## DESCRIPTION OF THE TASK
Would you reproduce, word for word, only the lines running from the top of the data through the line containing "D3: diode 1N4007", and none of the pictures?

Records from a collection
_____

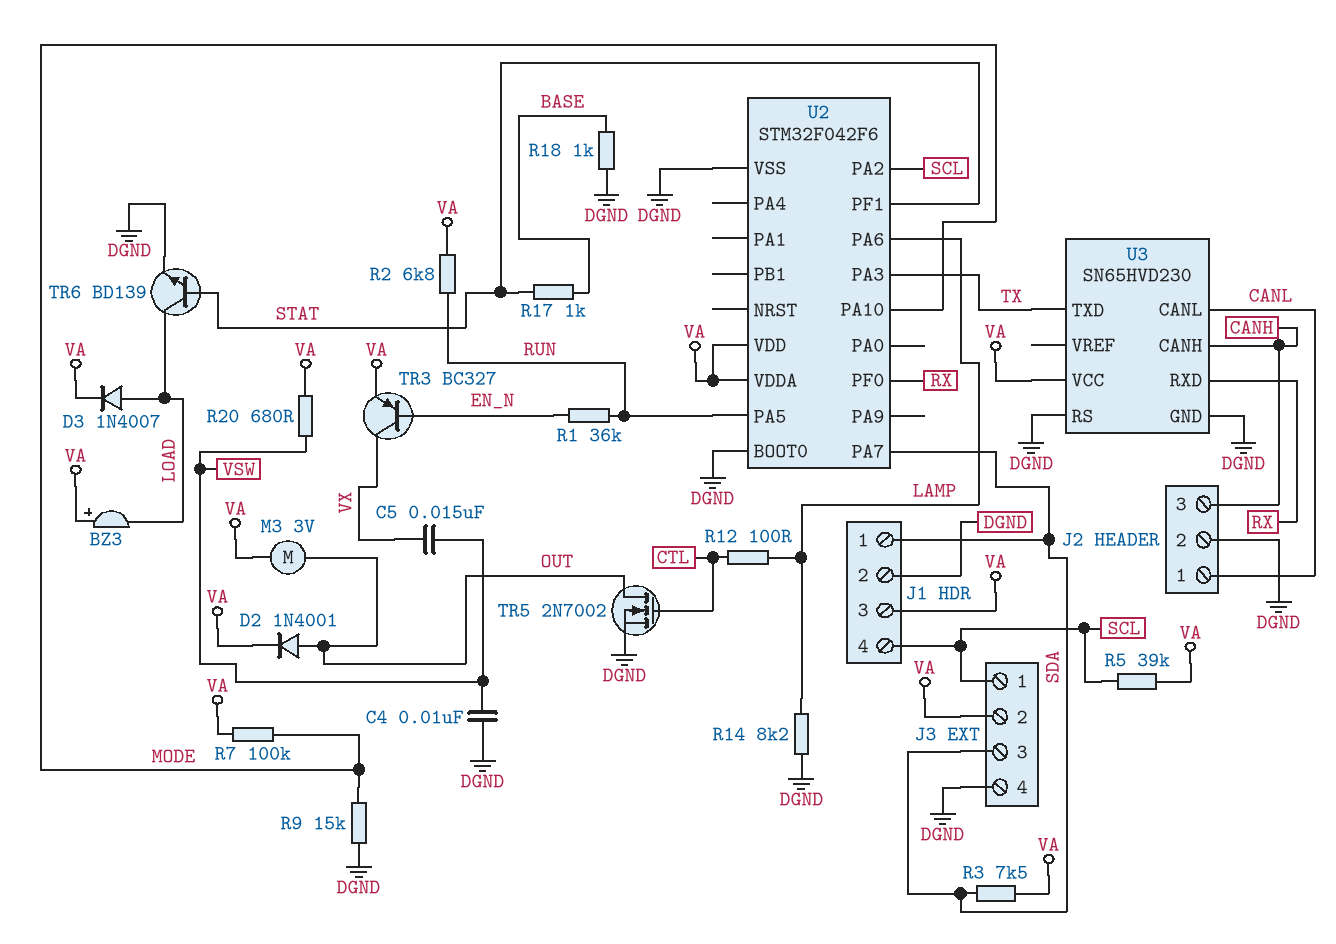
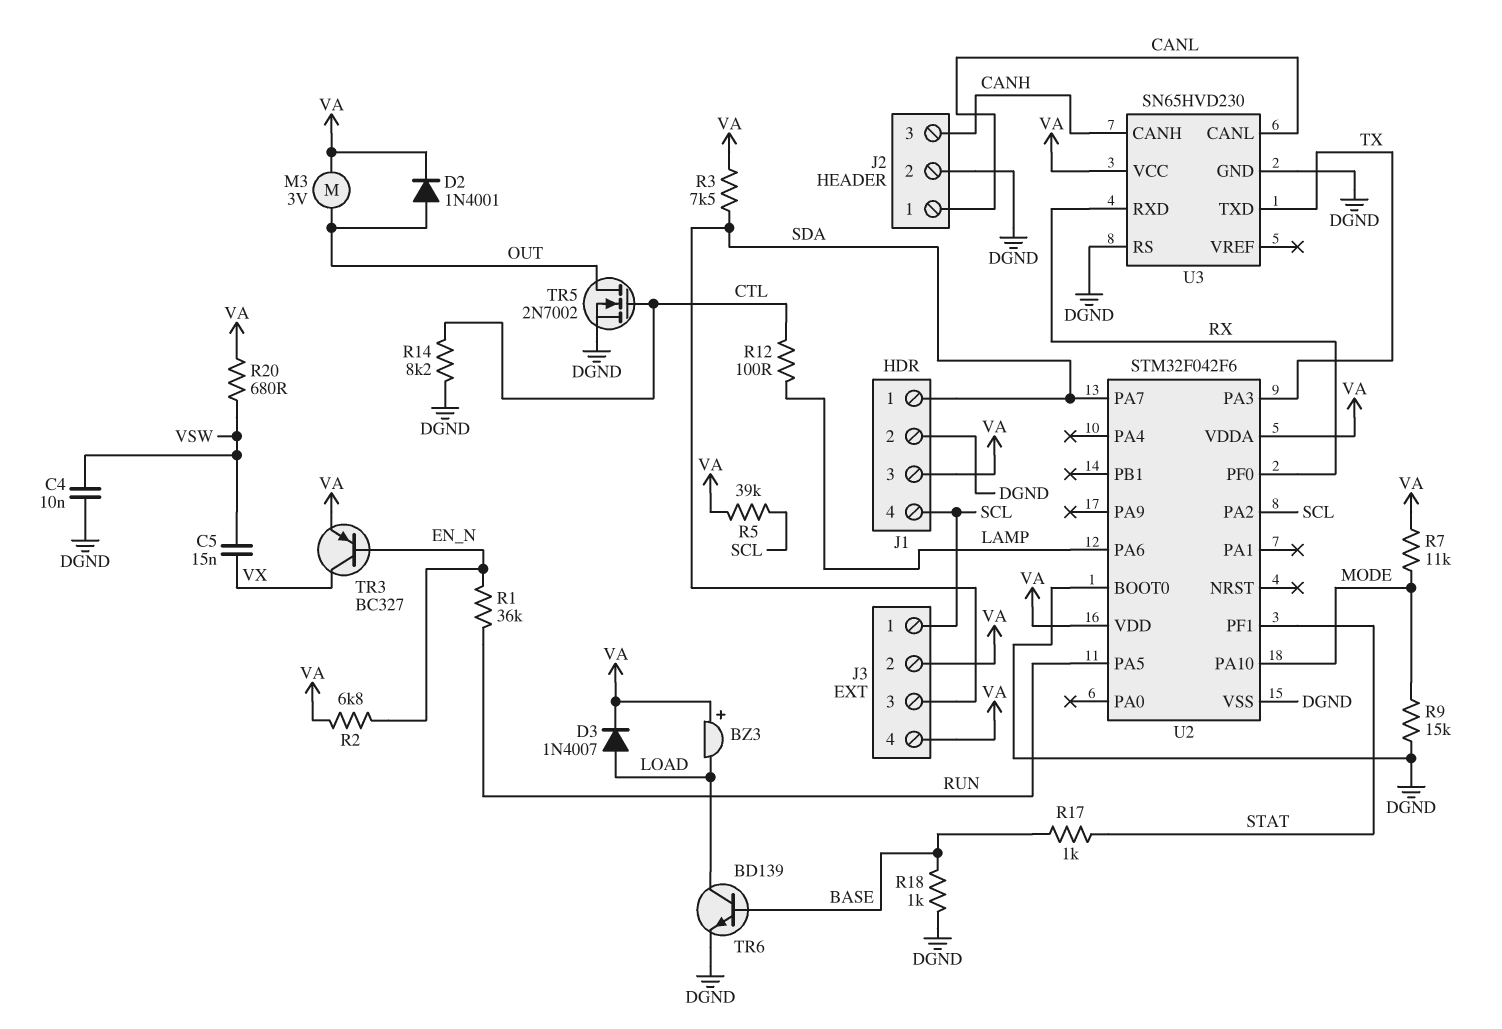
J3 pin 4: DGND -> VA
R2: 6.8k (RUN, VA) -> 6.8k (EN_N, VA)
R7: 100k (MODE, VA) -> 11k (MODE, VA)
R14: 8.2k (DGND, LAMP) -> 8.2k (CTL, DGND)
TR6: NPN BD139 (B STAT, C LOAD, E DGND) -> NPN BD139 (B BASE, C LOAD, E DGND)

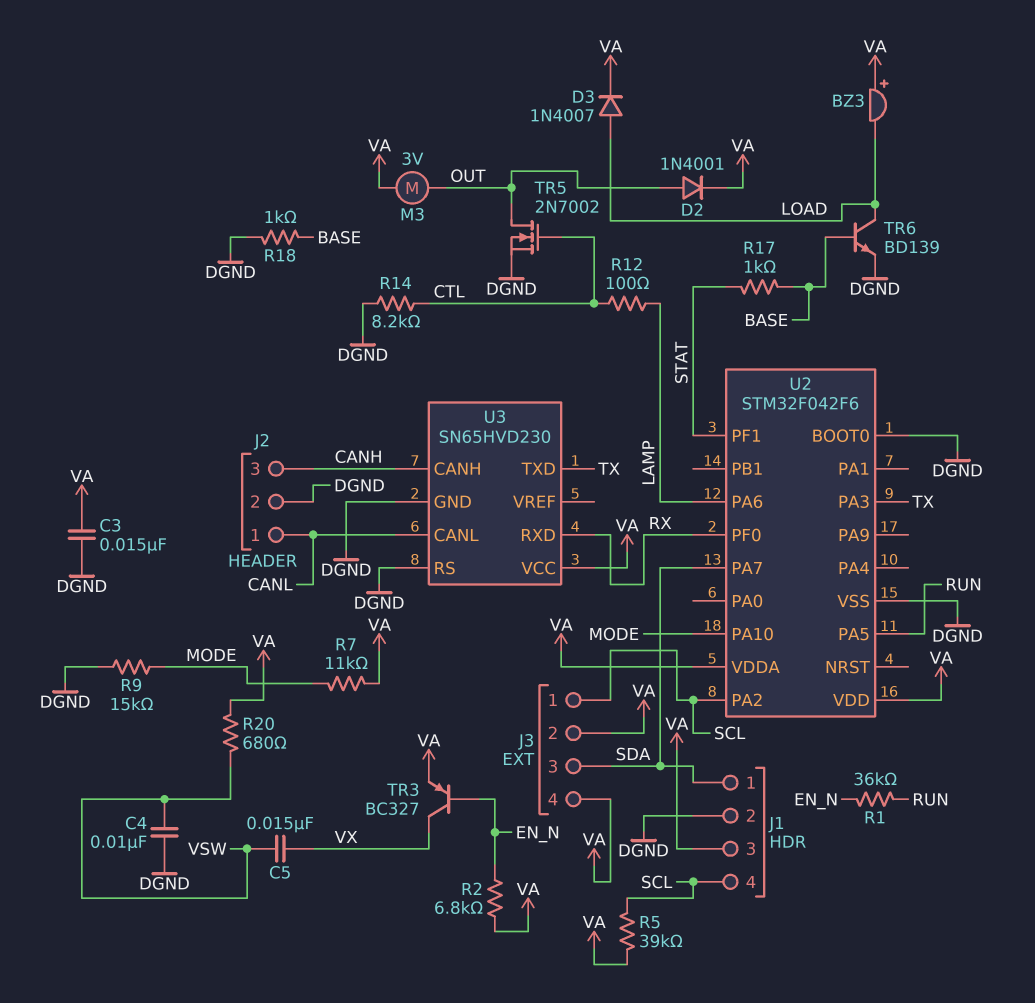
C3: none -> 15nF (DGND, VA)
R3: 7.5k (SDA, VA) -> none

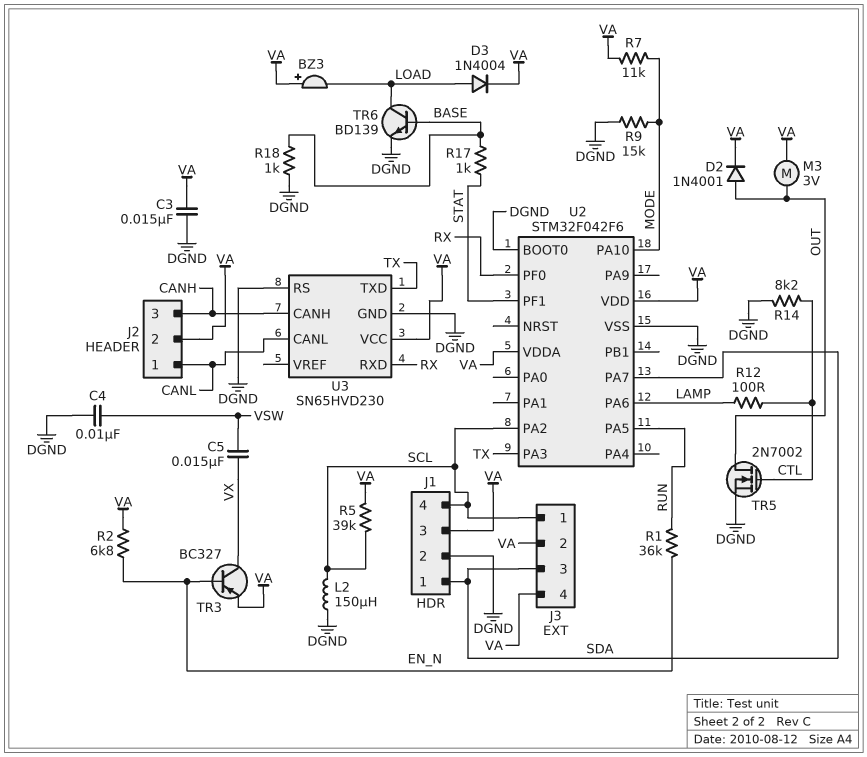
D3: diode 1N4007 (A LOAD, K VA) -> diode 1N4004 (A LOAD, K VA)
J2 pin 2: DGND -> VA
L2: none -> 150uH (DGND, SCL)
R20: 680 (VA, VSW) -> none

_____

## ANSWER SPACE
J3 pin 4: DGND -> VA
R2: 6.8k (RUN, VA) -> 6.8k (EN_N, VA)
R7: 100k (MODE, VA) -> 11k (MODE, VA)
R14: 8.2k (DGND, LAMP) -> 8.2k (CTL, DGND)
TR6: NPN BD139 (B STAT, C LOAD, E DGND) -> NPN BD139 (B BASE, C LOAD, E DGND)

C3: none -> 15nF (DGND, VA)
R3: 7.5k (SDA, VA) -> none

D3: diode 1N4007 (A LOAD, K VA) -> diode 1N4004 (A LOAD, K VA)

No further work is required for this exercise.